[DATASET RECORDS — start]
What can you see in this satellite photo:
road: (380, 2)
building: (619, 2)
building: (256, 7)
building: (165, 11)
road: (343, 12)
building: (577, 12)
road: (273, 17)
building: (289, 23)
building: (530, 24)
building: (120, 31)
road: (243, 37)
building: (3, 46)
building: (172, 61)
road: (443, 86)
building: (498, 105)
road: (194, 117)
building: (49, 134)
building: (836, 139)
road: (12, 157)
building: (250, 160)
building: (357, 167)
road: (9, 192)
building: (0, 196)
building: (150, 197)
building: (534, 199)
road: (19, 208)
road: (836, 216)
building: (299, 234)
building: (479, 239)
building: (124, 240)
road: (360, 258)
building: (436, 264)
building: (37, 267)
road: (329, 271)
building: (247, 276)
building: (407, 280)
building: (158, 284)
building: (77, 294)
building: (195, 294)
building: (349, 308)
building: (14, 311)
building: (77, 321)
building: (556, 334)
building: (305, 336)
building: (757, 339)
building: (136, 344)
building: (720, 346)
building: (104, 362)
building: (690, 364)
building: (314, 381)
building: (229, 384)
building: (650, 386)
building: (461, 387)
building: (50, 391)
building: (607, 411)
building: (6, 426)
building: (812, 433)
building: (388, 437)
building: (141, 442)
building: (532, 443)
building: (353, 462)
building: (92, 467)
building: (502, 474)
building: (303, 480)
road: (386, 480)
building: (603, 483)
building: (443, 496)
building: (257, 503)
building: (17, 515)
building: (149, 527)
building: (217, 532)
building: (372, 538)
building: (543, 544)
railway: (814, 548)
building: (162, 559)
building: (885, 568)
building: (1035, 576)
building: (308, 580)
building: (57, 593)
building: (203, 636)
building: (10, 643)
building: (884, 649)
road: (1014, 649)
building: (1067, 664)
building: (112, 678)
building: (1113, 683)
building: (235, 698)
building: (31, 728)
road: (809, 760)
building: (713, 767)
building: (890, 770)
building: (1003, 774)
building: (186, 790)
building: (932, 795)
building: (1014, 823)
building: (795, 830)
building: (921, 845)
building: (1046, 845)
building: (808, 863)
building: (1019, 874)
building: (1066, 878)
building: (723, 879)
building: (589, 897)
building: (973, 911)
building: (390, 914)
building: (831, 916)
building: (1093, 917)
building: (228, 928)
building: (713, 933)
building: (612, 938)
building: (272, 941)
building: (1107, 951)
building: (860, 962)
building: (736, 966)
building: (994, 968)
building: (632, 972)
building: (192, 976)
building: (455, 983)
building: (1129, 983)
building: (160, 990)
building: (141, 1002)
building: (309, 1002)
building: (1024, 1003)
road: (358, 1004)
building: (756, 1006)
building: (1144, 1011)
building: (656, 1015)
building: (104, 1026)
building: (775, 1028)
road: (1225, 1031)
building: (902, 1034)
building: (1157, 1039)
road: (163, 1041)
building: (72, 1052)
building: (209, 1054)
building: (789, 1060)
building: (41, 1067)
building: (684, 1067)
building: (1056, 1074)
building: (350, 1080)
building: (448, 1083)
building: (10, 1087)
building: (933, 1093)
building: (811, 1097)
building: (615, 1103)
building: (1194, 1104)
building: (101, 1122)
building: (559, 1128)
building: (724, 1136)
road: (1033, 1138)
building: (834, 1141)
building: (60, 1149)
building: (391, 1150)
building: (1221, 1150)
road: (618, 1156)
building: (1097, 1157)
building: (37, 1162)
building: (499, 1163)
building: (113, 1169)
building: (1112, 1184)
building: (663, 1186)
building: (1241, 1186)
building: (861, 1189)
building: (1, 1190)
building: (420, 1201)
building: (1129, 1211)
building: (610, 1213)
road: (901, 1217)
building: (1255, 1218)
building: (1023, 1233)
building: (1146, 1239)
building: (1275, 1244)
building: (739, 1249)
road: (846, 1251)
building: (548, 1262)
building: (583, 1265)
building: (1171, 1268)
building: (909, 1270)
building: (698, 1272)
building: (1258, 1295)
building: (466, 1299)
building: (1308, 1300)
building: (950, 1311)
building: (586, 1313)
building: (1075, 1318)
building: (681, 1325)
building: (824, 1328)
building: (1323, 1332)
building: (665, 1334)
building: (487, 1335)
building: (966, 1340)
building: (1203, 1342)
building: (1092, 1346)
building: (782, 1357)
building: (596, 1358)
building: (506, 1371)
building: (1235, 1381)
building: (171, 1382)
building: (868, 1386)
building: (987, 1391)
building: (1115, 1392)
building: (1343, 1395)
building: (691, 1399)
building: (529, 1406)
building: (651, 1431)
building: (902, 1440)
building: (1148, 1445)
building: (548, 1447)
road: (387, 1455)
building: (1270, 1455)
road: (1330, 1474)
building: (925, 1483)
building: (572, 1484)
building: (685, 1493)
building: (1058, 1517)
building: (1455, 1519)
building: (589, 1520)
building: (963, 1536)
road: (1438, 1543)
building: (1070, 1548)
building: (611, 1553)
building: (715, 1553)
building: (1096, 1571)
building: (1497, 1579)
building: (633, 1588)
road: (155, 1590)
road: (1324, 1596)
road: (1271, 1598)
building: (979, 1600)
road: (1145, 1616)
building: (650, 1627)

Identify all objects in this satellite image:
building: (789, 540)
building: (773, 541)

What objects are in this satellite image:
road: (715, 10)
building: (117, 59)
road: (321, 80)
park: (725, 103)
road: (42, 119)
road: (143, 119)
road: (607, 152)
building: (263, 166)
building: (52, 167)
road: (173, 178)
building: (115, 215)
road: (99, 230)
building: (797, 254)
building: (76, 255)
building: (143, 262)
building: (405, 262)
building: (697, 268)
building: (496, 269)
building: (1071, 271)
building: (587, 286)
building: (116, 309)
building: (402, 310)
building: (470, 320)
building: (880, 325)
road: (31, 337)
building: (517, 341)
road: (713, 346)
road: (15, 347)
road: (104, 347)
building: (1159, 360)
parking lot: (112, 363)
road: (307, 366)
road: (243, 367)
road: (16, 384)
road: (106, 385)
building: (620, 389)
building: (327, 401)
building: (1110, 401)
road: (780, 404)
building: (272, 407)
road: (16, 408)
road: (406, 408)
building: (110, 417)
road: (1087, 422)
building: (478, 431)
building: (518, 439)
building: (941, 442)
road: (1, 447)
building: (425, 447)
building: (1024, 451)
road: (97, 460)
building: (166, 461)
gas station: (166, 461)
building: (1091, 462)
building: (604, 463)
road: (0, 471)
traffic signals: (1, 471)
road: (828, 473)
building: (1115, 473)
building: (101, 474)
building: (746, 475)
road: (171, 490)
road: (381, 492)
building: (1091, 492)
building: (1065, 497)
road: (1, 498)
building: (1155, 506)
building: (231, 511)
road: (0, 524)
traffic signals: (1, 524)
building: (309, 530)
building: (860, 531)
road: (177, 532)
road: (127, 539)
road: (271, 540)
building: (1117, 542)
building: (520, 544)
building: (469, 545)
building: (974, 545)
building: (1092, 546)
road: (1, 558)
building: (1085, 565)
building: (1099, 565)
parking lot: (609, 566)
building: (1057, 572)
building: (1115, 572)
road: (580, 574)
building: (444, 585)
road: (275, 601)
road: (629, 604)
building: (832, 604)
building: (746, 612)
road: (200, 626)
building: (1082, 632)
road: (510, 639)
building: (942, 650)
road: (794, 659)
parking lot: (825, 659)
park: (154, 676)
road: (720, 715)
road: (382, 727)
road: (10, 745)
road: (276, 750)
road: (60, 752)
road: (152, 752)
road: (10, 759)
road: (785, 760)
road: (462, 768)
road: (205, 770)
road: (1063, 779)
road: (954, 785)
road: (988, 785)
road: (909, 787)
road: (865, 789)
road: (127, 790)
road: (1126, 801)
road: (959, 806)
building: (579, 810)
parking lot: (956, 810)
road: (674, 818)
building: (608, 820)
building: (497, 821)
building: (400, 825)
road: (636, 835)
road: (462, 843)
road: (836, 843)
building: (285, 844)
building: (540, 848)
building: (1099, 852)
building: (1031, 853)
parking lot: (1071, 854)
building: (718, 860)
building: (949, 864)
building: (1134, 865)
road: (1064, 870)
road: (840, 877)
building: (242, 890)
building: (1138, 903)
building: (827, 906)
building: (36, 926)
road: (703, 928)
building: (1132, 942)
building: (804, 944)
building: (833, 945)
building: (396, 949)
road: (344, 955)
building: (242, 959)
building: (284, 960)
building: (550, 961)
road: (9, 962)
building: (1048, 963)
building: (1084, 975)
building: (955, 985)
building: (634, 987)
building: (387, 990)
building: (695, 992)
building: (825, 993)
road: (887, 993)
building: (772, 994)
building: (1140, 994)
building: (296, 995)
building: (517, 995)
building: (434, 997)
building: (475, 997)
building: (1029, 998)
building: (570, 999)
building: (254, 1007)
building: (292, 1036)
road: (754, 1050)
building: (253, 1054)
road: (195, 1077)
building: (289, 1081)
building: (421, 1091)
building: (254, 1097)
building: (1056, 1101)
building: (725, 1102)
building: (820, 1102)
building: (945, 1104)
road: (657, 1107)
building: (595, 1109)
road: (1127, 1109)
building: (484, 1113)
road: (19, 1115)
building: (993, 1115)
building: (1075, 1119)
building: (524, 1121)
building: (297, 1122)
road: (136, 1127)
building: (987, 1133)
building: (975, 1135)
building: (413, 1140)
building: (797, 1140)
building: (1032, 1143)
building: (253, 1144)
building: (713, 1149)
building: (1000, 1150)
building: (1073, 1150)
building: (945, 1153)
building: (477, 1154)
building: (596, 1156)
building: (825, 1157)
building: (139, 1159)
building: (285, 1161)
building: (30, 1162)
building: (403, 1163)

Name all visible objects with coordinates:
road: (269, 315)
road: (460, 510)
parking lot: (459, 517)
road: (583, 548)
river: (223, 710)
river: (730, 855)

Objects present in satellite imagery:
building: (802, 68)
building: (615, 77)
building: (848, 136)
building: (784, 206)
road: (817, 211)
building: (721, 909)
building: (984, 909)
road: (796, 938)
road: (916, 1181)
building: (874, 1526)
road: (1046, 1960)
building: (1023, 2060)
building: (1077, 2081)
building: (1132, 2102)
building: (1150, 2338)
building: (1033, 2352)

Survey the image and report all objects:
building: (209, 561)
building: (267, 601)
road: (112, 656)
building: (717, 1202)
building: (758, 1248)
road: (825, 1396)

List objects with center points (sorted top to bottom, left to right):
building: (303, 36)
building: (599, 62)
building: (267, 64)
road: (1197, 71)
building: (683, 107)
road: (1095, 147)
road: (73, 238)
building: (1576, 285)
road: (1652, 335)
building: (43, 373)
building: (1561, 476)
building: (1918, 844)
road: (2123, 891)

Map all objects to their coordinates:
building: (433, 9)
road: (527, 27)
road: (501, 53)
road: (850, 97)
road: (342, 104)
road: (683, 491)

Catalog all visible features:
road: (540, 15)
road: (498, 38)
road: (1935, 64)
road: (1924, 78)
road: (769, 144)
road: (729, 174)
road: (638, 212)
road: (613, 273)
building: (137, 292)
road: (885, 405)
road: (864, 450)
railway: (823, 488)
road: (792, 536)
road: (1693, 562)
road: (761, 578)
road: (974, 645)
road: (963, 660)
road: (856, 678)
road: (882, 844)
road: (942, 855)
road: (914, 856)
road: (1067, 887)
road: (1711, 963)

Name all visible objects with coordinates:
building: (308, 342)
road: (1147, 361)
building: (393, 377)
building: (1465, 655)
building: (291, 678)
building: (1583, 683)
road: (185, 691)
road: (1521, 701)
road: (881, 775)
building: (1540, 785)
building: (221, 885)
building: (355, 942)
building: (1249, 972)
[DATASET RECORDS — finish]
## PROBLEM DESCRIPTION:
Wherever the word "satellite" turns up in the records above, copy the line that holds it.

## EXERCISE RESPONSE:
What can you see in this satellite photo:
Identify all objects in this satellite image:
What objects are in this satellite image:
Objects present in satellite imagery:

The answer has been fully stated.